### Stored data

###

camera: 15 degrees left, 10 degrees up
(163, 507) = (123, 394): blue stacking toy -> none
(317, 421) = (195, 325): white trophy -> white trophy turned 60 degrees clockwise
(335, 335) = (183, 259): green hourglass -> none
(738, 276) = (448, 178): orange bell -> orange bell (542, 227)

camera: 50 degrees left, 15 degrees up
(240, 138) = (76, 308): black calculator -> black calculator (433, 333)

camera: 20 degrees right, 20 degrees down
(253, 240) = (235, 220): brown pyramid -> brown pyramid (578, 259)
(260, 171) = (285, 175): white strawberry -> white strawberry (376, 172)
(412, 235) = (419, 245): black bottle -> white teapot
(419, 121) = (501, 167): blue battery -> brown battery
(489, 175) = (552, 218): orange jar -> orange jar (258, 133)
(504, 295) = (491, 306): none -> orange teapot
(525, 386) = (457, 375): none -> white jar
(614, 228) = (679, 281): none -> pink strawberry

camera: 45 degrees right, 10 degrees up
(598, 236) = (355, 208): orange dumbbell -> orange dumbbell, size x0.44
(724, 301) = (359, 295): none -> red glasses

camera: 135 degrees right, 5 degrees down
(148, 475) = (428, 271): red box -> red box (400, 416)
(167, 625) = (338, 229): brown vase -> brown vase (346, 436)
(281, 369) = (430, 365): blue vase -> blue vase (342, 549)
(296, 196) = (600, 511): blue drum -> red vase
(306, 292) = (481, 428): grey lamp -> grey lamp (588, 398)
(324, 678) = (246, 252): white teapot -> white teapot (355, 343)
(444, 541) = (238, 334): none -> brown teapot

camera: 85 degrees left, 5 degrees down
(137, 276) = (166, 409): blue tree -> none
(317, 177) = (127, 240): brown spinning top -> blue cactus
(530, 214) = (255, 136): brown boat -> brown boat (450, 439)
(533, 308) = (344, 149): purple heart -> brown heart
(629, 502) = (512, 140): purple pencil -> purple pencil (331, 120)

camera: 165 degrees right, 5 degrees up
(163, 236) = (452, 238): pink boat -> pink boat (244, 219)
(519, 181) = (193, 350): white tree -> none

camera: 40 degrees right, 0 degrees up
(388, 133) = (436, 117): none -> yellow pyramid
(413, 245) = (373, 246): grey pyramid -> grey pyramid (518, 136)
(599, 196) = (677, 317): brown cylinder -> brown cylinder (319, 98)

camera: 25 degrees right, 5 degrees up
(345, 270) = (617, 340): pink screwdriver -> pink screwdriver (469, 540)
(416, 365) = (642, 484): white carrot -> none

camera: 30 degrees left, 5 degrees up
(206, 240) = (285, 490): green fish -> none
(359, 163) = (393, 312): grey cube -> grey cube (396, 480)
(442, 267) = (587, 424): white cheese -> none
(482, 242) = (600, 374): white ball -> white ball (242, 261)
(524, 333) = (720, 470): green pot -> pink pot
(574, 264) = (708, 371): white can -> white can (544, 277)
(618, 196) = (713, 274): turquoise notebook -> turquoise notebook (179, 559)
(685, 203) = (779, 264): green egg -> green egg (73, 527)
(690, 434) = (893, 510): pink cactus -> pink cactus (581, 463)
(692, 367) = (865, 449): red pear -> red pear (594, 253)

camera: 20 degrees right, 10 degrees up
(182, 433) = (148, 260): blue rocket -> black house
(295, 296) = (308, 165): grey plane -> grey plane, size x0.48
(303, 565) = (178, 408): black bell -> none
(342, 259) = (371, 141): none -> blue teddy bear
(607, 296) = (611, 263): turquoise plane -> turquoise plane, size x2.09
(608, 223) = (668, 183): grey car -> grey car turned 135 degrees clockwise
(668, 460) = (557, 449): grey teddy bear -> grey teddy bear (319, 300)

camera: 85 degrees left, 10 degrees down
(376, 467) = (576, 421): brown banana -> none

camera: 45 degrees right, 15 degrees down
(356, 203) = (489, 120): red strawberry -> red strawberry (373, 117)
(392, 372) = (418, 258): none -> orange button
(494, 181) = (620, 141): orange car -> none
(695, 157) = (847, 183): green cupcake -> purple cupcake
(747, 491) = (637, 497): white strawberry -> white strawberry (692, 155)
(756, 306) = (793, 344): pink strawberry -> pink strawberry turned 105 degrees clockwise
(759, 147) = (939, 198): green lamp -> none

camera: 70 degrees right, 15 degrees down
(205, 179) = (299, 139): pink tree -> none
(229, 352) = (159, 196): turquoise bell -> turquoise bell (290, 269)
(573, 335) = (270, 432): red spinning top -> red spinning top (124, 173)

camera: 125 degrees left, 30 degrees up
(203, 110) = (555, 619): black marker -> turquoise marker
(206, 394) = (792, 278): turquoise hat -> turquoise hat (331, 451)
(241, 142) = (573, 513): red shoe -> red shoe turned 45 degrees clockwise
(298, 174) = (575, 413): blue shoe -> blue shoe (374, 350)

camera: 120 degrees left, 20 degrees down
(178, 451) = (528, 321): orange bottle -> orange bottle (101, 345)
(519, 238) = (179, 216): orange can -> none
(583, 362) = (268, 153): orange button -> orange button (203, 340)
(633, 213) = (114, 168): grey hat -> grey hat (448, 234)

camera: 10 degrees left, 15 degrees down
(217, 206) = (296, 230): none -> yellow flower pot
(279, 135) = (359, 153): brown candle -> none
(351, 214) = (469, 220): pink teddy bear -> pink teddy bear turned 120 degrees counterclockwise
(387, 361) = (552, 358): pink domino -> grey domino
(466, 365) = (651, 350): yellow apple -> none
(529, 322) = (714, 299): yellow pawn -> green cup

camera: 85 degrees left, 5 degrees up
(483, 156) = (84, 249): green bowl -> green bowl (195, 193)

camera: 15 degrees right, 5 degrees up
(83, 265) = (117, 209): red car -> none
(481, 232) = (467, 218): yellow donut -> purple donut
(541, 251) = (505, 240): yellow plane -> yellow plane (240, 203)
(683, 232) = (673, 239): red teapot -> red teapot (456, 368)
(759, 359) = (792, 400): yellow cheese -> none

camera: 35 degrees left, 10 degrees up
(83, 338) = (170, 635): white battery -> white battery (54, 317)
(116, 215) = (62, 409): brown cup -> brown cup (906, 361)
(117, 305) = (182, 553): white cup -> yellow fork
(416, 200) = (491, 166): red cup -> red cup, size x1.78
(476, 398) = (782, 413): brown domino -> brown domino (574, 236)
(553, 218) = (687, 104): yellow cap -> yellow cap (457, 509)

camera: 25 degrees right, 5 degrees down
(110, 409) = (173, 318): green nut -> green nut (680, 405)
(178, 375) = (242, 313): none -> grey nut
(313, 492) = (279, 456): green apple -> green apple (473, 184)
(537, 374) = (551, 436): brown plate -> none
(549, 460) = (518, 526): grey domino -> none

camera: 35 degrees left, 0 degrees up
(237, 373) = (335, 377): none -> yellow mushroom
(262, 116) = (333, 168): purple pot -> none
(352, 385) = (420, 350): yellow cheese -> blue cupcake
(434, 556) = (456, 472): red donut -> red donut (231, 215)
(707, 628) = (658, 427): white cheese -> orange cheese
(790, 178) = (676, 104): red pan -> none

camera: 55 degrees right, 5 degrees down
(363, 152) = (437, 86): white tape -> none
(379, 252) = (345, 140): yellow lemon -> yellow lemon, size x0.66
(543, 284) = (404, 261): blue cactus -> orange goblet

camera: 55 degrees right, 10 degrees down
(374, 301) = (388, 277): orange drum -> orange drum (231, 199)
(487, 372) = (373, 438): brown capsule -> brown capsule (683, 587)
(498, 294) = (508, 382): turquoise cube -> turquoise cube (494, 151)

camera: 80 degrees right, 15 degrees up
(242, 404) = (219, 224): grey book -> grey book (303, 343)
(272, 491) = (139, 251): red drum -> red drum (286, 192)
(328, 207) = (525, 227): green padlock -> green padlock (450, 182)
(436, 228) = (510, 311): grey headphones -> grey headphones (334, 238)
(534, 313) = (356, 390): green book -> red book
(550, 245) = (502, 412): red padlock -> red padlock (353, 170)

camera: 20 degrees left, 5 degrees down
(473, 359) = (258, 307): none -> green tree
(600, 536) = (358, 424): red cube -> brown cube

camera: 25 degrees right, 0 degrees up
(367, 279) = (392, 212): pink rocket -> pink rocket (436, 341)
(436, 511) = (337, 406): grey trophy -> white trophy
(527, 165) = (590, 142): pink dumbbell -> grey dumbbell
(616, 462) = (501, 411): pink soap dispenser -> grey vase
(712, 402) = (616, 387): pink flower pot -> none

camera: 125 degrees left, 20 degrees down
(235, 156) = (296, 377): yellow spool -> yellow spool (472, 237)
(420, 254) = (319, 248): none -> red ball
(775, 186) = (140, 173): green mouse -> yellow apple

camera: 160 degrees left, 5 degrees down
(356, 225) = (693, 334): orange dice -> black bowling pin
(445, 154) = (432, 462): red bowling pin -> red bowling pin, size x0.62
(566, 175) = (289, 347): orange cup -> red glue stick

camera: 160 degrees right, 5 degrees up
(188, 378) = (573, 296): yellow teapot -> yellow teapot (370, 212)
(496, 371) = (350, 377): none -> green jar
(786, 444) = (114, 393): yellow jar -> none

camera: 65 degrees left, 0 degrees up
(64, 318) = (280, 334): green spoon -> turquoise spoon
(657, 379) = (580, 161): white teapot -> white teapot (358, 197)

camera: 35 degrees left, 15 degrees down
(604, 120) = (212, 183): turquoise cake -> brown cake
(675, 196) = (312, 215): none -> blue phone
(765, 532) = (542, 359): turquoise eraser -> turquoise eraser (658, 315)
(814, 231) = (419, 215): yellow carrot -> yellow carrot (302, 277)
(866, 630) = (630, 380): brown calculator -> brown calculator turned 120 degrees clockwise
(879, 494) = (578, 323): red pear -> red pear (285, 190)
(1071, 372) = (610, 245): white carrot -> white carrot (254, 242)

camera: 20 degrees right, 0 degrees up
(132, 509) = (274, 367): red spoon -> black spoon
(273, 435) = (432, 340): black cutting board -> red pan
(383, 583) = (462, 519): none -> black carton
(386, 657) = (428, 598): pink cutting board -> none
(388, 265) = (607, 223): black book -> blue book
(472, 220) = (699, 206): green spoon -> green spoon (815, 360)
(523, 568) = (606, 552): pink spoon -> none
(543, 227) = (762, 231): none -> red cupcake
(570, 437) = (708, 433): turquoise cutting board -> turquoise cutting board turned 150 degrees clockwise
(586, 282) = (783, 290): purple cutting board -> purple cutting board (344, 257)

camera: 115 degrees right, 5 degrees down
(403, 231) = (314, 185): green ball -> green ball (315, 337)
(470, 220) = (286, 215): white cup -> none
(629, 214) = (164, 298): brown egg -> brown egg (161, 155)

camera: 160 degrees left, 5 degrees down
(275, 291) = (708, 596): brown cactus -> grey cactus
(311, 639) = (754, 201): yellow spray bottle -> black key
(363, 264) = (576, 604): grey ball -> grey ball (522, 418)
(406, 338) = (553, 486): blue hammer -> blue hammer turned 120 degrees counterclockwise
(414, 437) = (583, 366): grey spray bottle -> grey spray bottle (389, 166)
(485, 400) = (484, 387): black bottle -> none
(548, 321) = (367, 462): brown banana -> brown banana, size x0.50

###

### Work task
Would you retype exactly the lines above, from the line with "(496, 371) = (350, 377): none -> green jar" to the line with "(675, 196) = (312, 215): none -> blue phone", with both end lines kept and nothing more?

### Output below
(496, 371) = (350, 377): none -> green jar
(786, 444) = (114, 393): yellow jar -> none

camera: 65 degrees left, 0 degrees up
(64, 318) = (280, 334): green spoon -> turquoise spoon
(657, 379) = (580, 161): white teapot -> white teapot (358, 197)

camera: 35 degrees left, 15 degrees down
(604, 120) = (212, 183): turquoise cake -> brown cake
(675, 196) = (312, 215): none -> blue phone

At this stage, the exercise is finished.